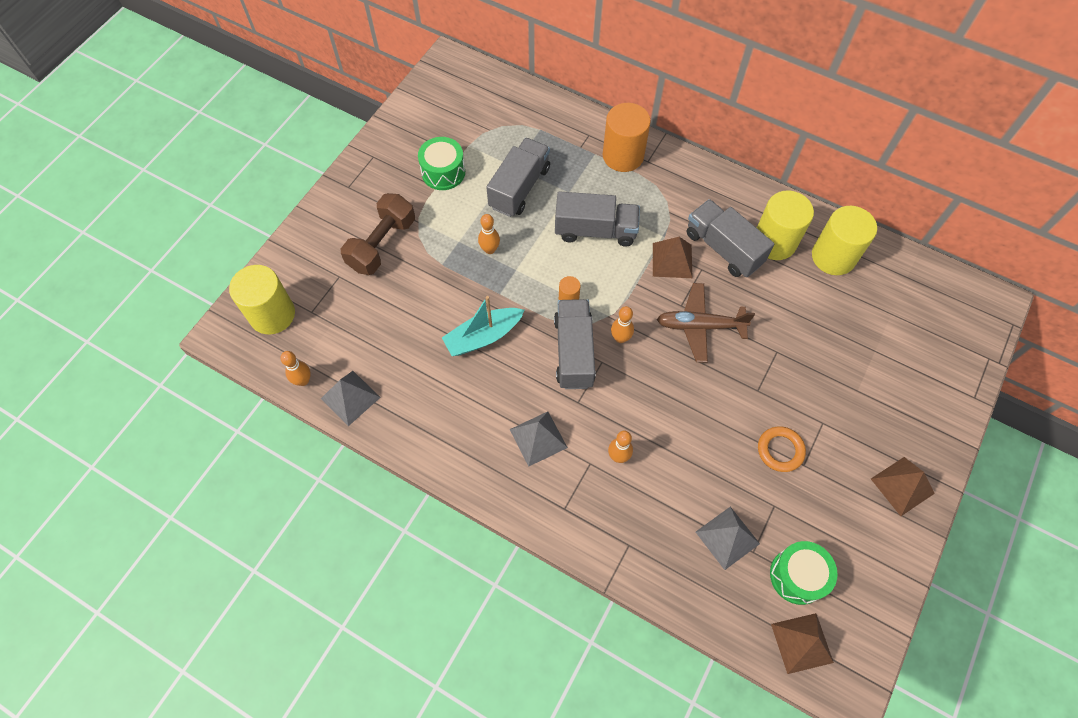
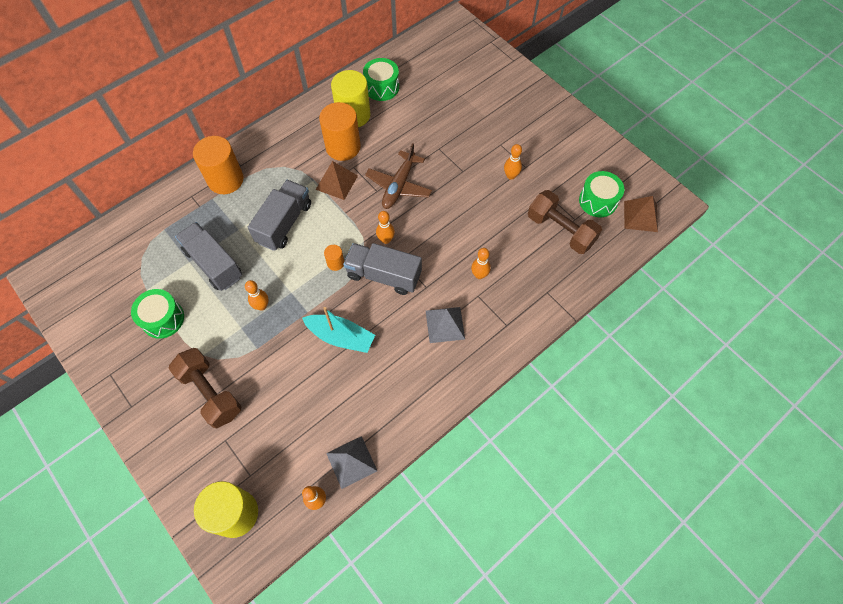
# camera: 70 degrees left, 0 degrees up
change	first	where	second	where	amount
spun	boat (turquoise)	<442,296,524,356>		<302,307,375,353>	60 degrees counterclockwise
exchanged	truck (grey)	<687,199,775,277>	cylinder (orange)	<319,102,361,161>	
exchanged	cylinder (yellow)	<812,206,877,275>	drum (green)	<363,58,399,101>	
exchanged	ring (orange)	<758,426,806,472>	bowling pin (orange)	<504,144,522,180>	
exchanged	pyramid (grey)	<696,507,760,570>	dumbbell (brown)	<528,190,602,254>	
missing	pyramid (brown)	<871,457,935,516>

---

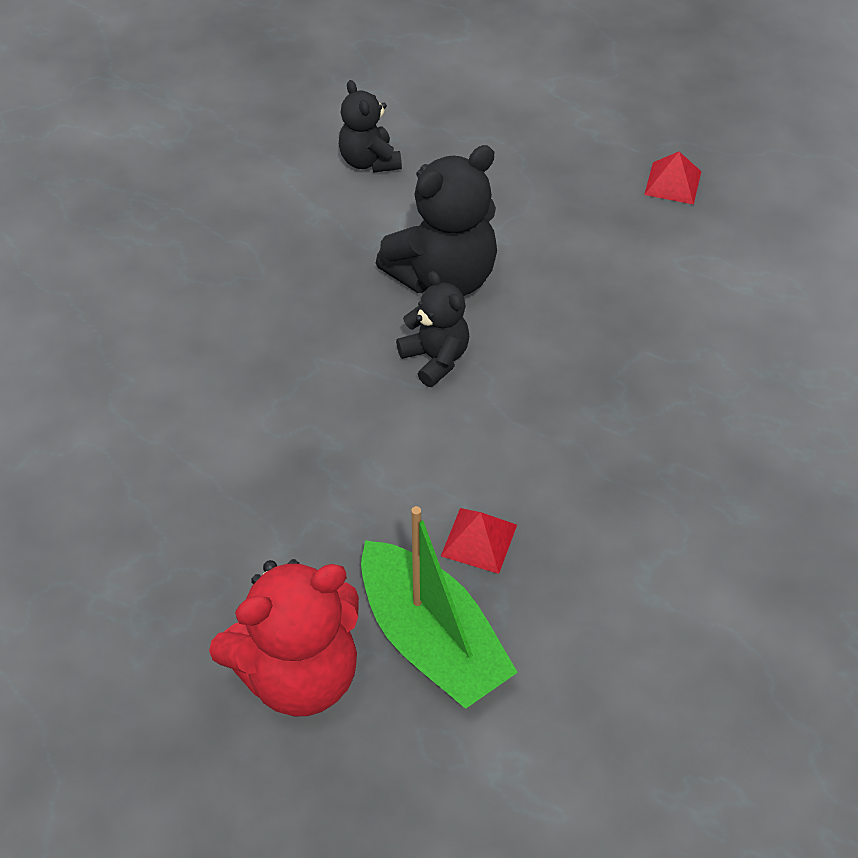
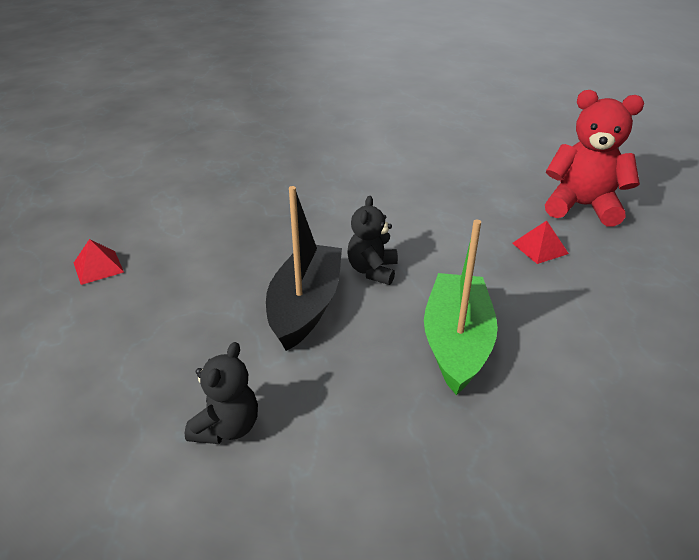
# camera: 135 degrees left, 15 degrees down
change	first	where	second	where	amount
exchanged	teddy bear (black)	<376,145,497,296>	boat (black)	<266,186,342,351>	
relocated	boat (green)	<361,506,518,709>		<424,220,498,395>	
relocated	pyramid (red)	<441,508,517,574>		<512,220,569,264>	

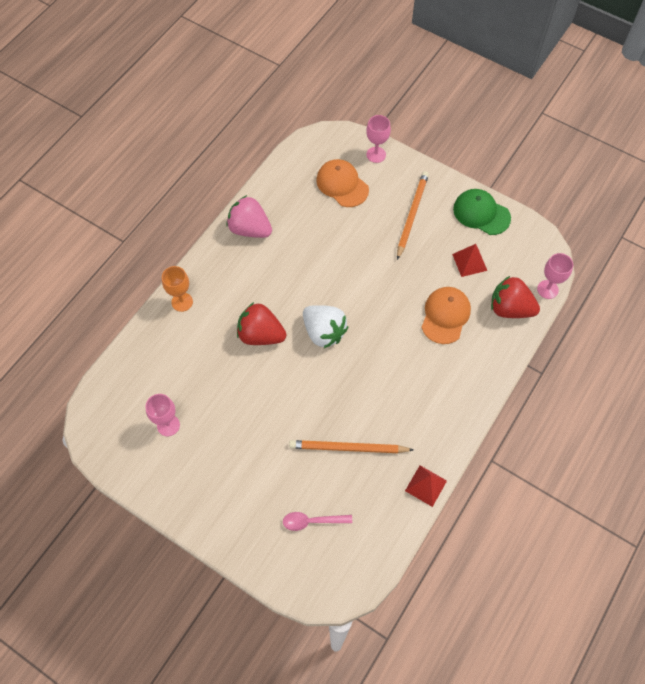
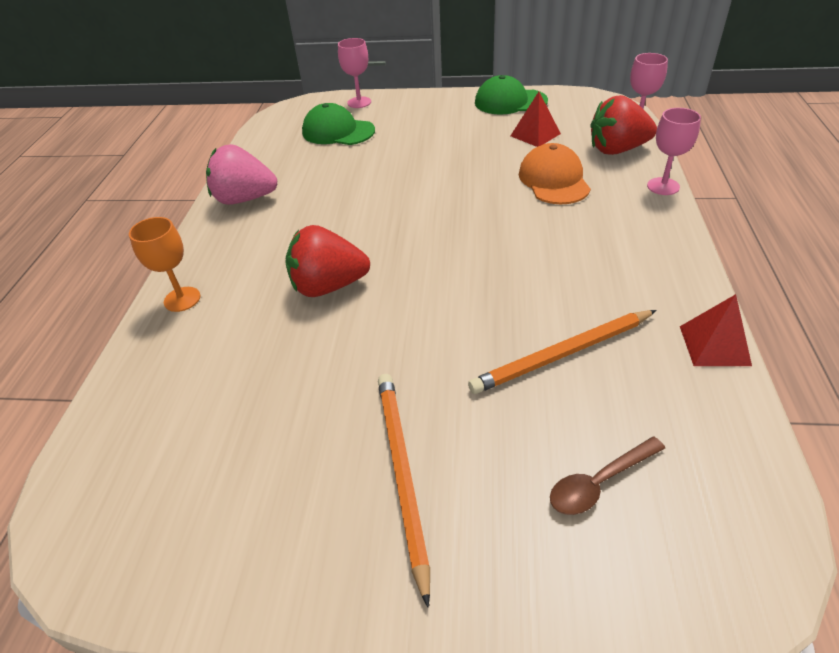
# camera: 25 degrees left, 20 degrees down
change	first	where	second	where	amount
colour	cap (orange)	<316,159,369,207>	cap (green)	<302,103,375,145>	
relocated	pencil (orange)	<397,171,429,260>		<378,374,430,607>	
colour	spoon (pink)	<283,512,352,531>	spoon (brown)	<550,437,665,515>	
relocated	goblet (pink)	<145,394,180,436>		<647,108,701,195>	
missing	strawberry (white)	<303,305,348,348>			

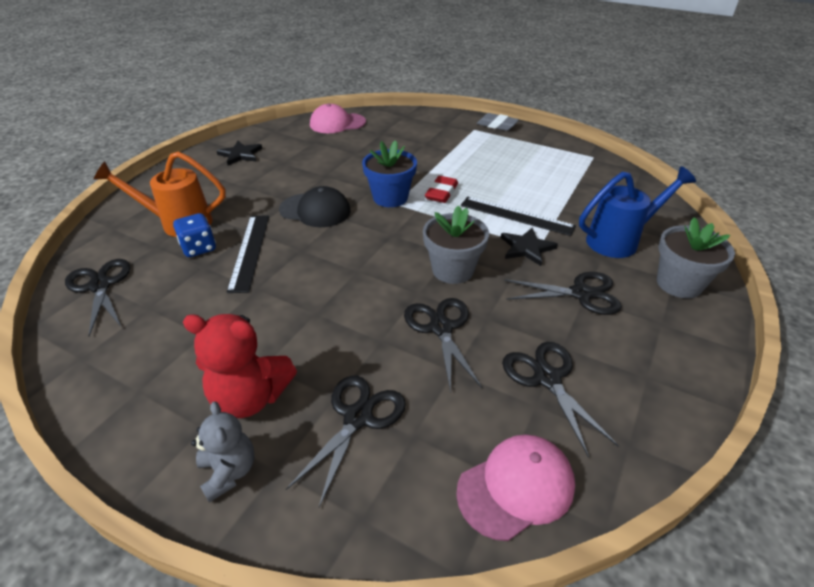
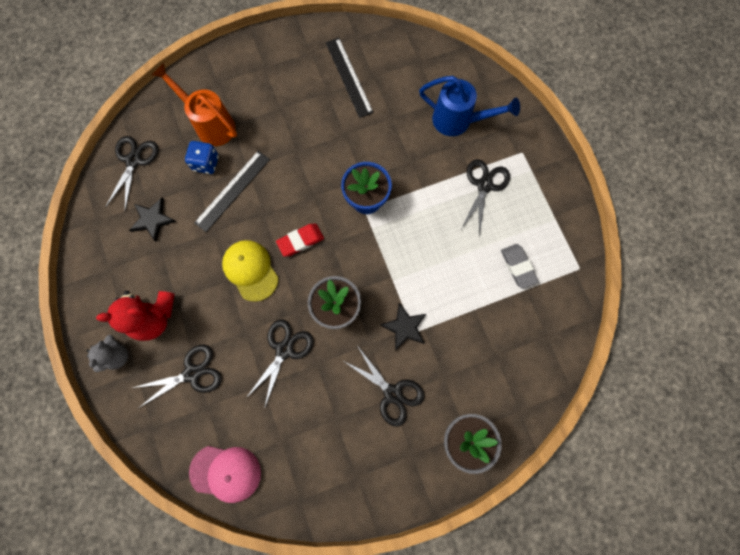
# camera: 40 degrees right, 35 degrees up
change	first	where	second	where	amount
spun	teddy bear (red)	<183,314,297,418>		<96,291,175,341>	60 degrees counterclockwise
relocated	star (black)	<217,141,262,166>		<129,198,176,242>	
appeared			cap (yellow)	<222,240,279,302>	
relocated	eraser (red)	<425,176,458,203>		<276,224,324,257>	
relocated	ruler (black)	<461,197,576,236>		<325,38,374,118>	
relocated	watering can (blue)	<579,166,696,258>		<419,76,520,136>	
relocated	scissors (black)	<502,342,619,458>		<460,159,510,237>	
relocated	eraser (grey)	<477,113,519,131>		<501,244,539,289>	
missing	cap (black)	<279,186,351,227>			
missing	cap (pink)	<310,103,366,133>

What to work on. Consider the entries above and return each line with the string "bear".

Solution.
exchanged	teddy bear (black)	<376,145,497,296>	boat (black)	<266,186,342,351>	
spun	teddy bear (red)	<183,314,297,418>		<96,291,175,341>	60 degrees counterclockwise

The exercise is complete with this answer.